Try it — Repeat the records. Leave nothing out.

══ Exercise material ══

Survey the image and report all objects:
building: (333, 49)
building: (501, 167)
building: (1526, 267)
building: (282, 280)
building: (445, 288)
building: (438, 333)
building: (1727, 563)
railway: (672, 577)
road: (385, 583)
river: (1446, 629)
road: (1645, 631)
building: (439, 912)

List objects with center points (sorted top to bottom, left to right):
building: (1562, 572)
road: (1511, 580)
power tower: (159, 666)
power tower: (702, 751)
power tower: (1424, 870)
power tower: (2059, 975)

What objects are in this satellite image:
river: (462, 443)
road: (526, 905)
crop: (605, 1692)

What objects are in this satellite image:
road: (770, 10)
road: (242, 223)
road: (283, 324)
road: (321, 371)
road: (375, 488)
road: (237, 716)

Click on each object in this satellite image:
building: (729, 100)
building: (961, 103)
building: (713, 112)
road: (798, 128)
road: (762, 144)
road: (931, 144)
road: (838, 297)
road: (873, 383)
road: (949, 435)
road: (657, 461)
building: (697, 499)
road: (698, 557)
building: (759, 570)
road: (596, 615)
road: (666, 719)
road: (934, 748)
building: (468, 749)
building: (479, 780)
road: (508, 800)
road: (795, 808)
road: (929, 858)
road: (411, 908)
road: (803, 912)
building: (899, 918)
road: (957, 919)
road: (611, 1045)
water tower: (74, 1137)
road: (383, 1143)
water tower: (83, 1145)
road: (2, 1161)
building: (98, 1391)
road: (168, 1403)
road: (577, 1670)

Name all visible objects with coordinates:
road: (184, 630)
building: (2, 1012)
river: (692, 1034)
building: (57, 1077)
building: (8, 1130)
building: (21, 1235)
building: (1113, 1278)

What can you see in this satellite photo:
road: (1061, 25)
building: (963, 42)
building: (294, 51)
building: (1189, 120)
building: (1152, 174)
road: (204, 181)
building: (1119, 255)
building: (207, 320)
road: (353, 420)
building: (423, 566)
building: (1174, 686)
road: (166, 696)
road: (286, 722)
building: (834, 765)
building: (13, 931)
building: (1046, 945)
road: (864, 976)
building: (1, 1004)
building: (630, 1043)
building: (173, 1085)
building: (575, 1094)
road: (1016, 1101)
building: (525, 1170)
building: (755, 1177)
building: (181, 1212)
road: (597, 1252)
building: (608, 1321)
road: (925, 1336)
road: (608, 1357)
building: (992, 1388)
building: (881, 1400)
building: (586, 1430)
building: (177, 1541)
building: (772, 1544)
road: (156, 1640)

═══

Written response —
Survey the image and report all objects:
building: (333, 49)
building: (501, 167)
building: (1526, 267)
building: (282, 280)
building: (445, 288)
building: (438, 333)
building: (1727, 563)
railway: (672, 577)
road: (385, 583)
river: (1446, 629)
road: (1645, 631)
building: (439, 912)

List objects with center points (sorted top to bottom, left to right):
building: (1562, 572)
road: (1511, 580)
power tower: (159, 666)
power tower: (702, 751)
power tower: (1424, 870)
power tower: (2059, 975)

What objects are in this satellite image:
river: (462, 443)
road: (526, 905)
crop: (605, 1692)

What objects are in this satellite image:
road: (770, 10)
road: (242, 223)
road: (283, 324)
road: (321, 371)
road: (375, 488)
road: (237, 716)

Click on each object in this satellite image:
building: (729, 100)
building: (961, 103)
building: (713, 112)
road: (798, 128)
road: (762, 144)
road: (931, 144)
road: (838, 297)
road: (873, 383)
road: (949, 435)
road: (657, 461)
building: (697, 499)
road: (698, 557)
building: (759, 570)
road: (596, 615)
road: (666, 719)
road: (934, 748)
building: (468, 749)
building: (479, 780)
road: (508, 800)
road: (795, 808)
road: (929, 858)
road: (411, 908)
road: (803, 912)
building: (899, 918)
road: (957, 919)
road: (611, 1045)
water tower: (74, 1137)
road: (383, 1143)
water tower: (83, 1145)
road: (2, 1161)
building: (98, 1391)
road: (168, 1403)
road: (577, 1670)

Name all visible objects with coordinates:
road: (184, 630)
building: (2, 1012)
river: (692, 1034)
building: (57, 1077)
building: (8, 1130)
building: (21, 1235)
building: (1113, 1278)

What can you see in this satellite photo:
road: (1061, 25)
building: (963, 42)
building: (294, 51)
building: (1189, 120)
building: (1152, 174)
road: (204, 181)
building: (1119, 255)
building: (207, 320)
road: (353, 420)
building: (423, 566)
building: (1174, 686)
road: (166, 696)
road: (286, 722)
building: (834, 765)
building: (13, 931)
building: (1046, 945)
road: (864, 976)
building: (1, 1004)
building: (630, 1043)
building: (173, 1085)
building: (575, 1094)
road: (1016, 1101)
building: (525, 1170)
building: (755, 1177)
building: (181, 1212)
road: (597, 1252)
building: (608, 1321)
road: (925, 1336)
road: (608, 1357)
building: (992, 1388)
building: (881, 1400)
building: (586, 1430)
building: (177, 1541)
building: (772, 1544)
road: (156, 1640)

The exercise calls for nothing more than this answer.